* _What needs to be done_:
In the records that follow, find each line with the word "black" and copy it.

Scene edit records
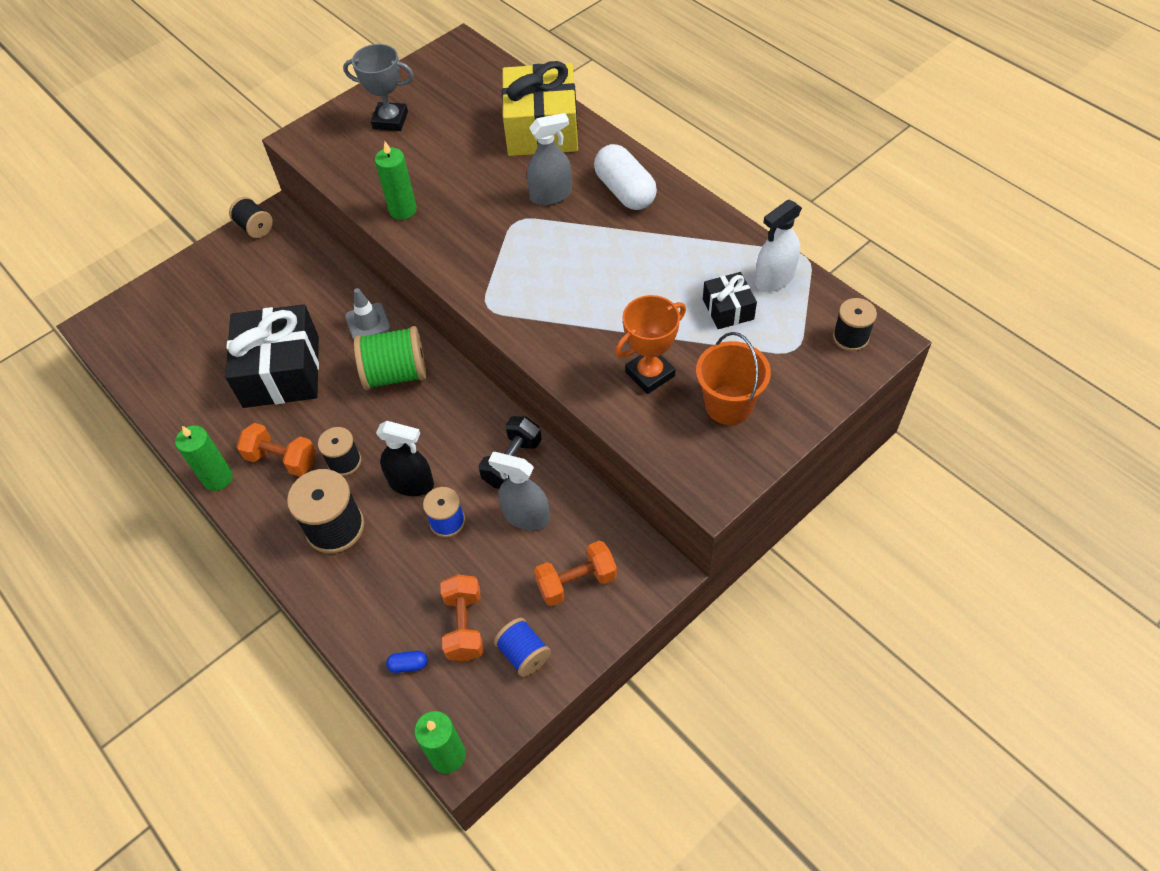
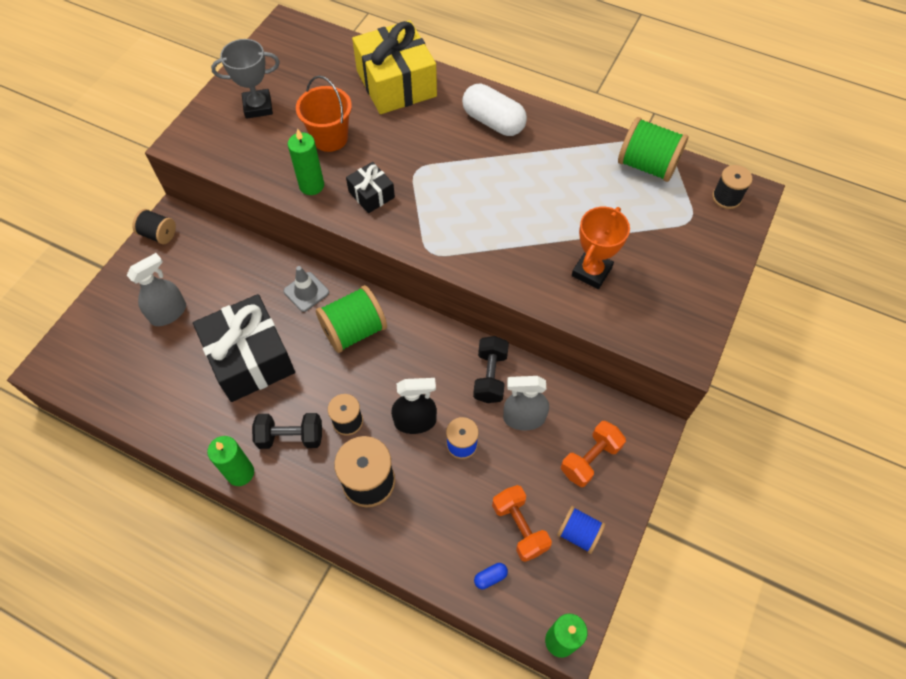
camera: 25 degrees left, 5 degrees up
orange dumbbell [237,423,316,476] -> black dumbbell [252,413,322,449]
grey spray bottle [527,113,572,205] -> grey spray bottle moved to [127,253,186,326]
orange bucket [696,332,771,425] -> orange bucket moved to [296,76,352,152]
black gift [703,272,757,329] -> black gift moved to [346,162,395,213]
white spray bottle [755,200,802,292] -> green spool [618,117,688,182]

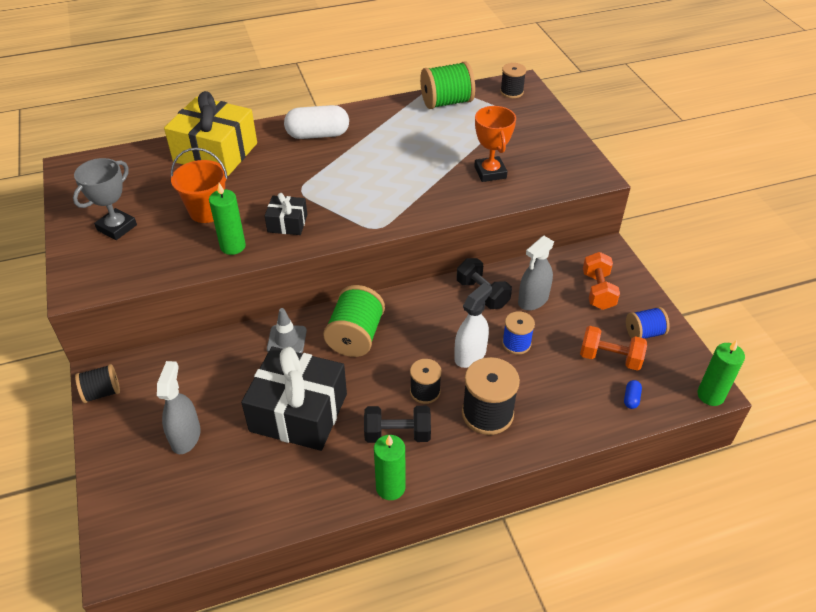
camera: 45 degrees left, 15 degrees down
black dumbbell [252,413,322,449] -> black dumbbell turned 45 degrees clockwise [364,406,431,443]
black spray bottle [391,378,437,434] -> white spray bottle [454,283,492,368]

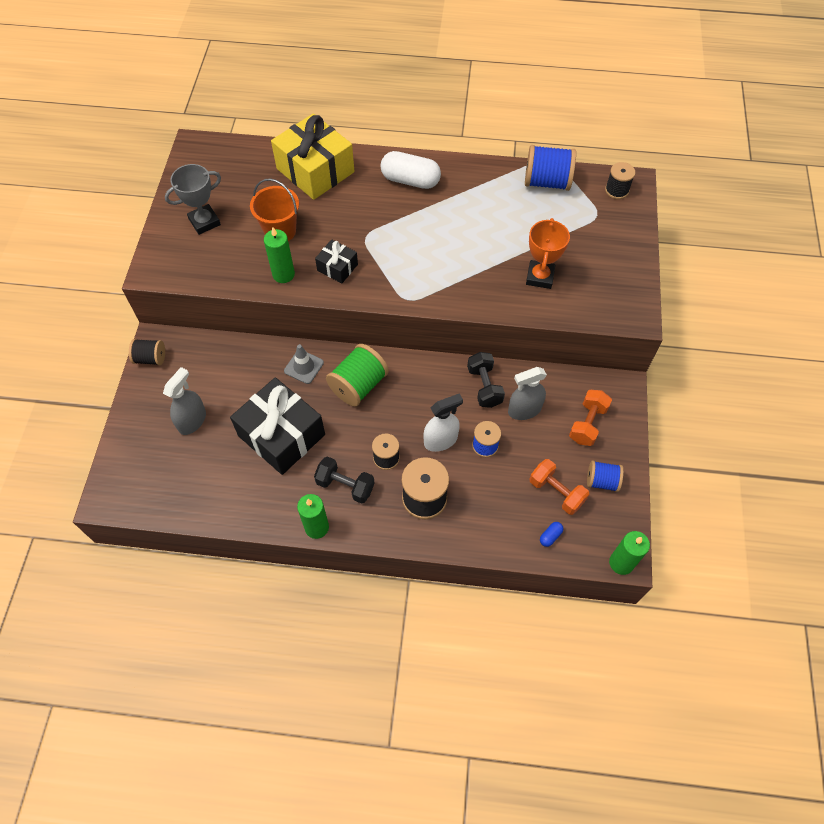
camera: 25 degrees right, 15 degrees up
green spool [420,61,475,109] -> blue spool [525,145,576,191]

* _Response to the task_:
orange dumbbell [237,423,316,476] -> black dumbbell [252,413,322,449]
black gift [703,272,757,329] -> black gift moved to [346,162,395,213]
black dumbbell [252,413,322,449] -> black dumbbell turned 45 degrees clockwise [364,406,431,443]
black spray bottle [391,378,437,434] -> white spray bottle [454,283,492,368]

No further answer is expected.